Retype the entries word for word, from the very first line through the line holding "Career total (172, 134)", including that line.

THE RECORDS:
....

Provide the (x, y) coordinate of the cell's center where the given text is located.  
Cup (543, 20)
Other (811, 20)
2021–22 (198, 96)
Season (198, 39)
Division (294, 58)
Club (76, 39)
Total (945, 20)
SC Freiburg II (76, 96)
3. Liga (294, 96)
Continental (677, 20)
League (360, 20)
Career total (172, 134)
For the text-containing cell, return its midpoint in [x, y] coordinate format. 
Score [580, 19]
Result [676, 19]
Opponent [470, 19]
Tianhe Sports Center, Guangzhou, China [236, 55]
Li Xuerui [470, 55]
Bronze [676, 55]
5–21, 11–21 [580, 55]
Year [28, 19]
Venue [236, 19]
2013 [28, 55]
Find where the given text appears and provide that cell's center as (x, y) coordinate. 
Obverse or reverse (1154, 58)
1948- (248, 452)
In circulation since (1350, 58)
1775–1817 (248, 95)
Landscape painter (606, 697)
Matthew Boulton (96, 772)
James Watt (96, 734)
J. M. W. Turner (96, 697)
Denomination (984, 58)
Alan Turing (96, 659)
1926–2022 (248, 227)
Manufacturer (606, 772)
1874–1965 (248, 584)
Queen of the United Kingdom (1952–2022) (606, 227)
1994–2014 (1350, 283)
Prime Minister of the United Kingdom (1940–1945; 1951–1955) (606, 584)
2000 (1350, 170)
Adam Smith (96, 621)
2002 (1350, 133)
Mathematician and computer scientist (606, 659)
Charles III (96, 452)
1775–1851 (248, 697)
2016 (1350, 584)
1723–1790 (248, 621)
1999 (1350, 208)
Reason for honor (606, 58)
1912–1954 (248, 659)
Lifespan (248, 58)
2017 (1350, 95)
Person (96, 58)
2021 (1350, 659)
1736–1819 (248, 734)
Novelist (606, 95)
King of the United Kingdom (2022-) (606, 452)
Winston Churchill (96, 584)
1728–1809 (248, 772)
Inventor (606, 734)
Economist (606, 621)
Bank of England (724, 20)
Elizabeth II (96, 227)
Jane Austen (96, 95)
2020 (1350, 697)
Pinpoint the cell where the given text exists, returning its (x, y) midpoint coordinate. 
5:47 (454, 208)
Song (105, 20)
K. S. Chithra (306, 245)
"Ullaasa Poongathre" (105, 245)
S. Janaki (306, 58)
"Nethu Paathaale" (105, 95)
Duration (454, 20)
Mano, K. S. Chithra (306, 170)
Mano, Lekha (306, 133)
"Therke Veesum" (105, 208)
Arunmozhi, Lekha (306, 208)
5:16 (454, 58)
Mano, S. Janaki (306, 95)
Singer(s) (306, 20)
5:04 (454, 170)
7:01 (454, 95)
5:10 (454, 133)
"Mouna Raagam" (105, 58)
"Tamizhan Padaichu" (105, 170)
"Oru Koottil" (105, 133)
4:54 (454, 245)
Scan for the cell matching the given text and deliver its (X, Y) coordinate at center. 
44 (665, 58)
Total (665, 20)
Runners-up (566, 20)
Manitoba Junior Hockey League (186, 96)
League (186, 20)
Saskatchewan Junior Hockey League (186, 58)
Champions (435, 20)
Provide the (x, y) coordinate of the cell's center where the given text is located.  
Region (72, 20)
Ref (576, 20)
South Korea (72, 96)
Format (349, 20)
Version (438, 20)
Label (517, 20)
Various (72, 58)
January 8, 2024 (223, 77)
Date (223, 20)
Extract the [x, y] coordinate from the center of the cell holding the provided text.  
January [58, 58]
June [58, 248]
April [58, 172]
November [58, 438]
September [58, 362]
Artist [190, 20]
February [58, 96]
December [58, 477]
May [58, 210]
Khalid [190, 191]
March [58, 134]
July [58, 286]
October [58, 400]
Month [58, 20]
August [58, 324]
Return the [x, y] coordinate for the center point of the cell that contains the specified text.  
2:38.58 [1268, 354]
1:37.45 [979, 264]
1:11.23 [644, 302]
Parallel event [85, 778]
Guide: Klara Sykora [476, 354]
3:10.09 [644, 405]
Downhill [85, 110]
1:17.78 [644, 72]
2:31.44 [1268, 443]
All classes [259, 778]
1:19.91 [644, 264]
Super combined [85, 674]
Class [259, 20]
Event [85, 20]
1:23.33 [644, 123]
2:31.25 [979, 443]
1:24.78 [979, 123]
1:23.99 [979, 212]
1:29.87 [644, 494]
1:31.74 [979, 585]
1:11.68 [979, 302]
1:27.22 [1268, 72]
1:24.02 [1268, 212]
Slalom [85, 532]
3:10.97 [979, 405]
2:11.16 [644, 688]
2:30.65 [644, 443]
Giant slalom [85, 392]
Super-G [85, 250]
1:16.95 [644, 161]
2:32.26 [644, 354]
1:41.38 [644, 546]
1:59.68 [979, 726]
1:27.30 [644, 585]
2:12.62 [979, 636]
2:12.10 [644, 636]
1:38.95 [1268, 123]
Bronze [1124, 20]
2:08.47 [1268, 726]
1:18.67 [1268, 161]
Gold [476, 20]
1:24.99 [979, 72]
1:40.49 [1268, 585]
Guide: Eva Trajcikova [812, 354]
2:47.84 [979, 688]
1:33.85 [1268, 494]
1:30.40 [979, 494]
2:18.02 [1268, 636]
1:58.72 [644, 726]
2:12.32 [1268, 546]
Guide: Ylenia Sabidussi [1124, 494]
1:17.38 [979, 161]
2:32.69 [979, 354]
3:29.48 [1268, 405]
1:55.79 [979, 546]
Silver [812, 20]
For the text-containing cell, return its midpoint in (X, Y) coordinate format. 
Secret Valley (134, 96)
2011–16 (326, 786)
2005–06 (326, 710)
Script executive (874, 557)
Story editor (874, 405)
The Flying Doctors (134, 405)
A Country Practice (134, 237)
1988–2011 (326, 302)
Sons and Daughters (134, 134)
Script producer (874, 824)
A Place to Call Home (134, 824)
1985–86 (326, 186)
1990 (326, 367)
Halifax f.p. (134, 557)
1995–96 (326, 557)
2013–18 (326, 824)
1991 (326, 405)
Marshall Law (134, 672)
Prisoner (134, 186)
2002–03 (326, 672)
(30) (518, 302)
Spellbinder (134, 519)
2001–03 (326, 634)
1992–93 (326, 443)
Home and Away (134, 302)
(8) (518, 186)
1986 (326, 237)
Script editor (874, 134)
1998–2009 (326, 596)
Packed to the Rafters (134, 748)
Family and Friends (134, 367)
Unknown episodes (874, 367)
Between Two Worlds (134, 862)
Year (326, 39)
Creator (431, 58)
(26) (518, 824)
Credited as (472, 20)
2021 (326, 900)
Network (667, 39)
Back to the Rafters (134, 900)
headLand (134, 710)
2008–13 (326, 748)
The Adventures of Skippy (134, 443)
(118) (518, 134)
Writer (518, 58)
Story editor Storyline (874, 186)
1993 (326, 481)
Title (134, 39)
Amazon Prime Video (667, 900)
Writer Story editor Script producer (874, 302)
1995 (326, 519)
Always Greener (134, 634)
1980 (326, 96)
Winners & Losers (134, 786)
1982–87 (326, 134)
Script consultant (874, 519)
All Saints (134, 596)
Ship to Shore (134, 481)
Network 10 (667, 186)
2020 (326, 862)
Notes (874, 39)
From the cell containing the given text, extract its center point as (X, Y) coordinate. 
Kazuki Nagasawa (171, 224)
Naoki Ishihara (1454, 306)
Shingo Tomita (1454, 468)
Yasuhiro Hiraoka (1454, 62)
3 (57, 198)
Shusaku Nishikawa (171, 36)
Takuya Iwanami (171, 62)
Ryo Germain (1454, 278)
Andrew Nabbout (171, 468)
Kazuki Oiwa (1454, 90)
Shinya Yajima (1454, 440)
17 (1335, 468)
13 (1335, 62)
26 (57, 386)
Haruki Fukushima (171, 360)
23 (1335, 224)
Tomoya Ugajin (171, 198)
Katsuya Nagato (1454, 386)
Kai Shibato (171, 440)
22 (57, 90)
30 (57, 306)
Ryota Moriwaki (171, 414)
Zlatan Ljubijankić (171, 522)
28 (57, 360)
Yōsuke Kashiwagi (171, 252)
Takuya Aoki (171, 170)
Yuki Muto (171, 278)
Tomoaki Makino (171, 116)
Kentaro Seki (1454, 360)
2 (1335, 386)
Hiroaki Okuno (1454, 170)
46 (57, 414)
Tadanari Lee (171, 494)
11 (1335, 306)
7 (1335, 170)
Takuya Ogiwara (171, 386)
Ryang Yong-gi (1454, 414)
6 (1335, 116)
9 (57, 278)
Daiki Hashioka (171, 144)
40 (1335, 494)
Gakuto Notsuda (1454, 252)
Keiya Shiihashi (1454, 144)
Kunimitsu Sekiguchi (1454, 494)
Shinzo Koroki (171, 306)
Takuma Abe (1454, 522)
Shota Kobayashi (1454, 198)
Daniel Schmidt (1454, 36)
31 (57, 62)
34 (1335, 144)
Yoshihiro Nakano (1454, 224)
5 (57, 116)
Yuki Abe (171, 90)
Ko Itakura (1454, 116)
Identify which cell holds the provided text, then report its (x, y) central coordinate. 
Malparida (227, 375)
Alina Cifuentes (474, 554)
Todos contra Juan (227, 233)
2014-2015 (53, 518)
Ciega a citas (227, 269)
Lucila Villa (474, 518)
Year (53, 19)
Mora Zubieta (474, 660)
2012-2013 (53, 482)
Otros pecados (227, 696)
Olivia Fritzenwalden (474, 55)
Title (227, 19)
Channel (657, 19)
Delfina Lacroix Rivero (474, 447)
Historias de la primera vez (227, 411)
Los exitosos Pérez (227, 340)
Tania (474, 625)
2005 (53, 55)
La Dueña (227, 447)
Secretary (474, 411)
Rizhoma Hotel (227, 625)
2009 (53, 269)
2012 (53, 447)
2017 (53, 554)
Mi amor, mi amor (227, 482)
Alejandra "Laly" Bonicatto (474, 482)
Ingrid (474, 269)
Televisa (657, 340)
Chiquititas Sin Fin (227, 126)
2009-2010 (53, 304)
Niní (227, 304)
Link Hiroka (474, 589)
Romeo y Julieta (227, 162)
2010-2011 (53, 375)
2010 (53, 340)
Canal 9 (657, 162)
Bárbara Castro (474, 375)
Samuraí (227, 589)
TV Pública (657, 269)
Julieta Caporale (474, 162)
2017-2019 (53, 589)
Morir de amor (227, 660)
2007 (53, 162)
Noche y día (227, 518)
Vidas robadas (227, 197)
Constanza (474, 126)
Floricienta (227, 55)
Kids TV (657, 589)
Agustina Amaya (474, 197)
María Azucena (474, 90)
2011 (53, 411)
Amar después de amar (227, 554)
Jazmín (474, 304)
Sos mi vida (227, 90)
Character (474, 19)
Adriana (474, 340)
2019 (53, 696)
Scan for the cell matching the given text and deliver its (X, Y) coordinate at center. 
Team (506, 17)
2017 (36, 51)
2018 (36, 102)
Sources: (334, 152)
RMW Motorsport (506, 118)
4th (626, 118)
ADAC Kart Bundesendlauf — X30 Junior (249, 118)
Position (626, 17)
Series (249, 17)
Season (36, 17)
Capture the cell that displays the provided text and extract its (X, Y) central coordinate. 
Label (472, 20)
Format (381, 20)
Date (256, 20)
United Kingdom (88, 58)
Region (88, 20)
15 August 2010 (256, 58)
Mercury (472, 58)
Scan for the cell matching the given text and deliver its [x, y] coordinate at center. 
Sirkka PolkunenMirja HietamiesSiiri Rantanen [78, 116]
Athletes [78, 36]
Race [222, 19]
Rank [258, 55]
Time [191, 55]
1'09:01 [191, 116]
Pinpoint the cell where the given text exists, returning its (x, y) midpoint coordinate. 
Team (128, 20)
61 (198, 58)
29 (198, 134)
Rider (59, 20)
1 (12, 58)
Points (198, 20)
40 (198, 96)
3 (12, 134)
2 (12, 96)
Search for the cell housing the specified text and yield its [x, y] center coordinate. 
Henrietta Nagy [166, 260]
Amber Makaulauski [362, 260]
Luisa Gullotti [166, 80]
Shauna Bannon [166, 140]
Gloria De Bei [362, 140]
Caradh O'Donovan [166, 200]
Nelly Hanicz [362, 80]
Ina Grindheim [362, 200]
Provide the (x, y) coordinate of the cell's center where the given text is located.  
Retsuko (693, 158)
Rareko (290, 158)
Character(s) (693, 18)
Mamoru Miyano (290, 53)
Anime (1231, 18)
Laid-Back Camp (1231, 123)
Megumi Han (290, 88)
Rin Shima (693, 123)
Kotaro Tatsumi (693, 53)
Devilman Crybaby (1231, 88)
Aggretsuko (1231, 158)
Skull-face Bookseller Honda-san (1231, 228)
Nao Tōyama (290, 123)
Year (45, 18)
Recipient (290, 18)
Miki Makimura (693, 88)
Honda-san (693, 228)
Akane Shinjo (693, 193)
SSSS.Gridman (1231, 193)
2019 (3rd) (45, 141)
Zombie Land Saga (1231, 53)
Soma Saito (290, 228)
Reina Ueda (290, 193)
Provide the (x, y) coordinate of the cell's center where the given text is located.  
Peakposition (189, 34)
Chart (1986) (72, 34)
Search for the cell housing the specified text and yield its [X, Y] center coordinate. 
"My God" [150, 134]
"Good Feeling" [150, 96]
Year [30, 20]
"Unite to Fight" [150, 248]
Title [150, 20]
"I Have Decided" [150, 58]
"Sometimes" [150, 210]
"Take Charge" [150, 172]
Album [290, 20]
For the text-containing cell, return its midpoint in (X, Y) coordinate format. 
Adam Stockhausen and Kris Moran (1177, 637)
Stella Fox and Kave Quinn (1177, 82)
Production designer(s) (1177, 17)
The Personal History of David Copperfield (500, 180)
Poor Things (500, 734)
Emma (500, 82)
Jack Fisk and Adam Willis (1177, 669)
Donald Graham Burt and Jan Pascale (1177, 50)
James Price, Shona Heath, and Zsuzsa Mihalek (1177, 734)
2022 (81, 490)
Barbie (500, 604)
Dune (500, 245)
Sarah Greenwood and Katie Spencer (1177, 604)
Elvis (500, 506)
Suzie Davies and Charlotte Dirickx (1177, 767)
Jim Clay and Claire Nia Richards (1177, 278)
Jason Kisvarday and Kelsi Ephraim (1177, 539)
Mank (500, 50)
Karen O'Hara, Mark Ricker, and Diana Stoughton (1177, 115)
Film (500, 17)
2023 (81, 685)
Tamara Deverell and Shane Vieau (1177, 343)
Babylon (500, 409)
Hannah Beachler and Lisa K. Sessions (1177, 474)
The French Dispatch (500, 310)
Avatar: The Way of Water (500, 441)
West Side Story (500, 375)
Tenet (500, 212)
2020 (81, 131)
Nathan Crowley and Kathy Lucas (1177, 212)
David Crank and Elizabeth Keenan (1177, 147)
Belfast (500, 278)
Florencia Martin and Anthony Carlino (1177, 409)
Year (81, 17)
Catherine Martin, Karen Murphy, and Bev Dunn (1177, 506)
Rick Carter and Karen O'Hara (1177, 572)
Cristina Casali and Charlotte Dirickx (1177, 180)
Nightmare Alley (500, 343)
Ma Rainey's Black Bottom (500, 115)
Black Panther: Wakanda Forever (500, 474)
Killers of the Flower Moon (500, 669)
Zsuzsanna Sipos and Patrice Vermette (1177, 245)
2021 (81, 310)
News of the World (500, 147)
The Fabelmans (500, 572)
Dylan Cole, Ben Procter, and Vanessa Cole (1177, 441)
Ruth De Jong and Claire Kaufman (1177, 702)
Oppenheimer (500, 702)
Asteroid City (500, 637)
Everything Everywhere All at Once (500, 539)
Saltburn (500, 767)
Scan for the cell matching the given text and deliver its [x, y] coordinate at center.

....

OUTPUT:
Provide the (x, y) coordinate of the cell's center where the given text is located.  
Cup (543, 20)
Other (811, 20)
2021–22 (198, 96)
Season (198, 39)
Division (294, 58)
Club (76, 39)
Total (945, 20)
SC Freiburg II (76, 96)
3. Liga (294, 96)
Continental (677, 20)
League (360, 20)
Career total (172, 134)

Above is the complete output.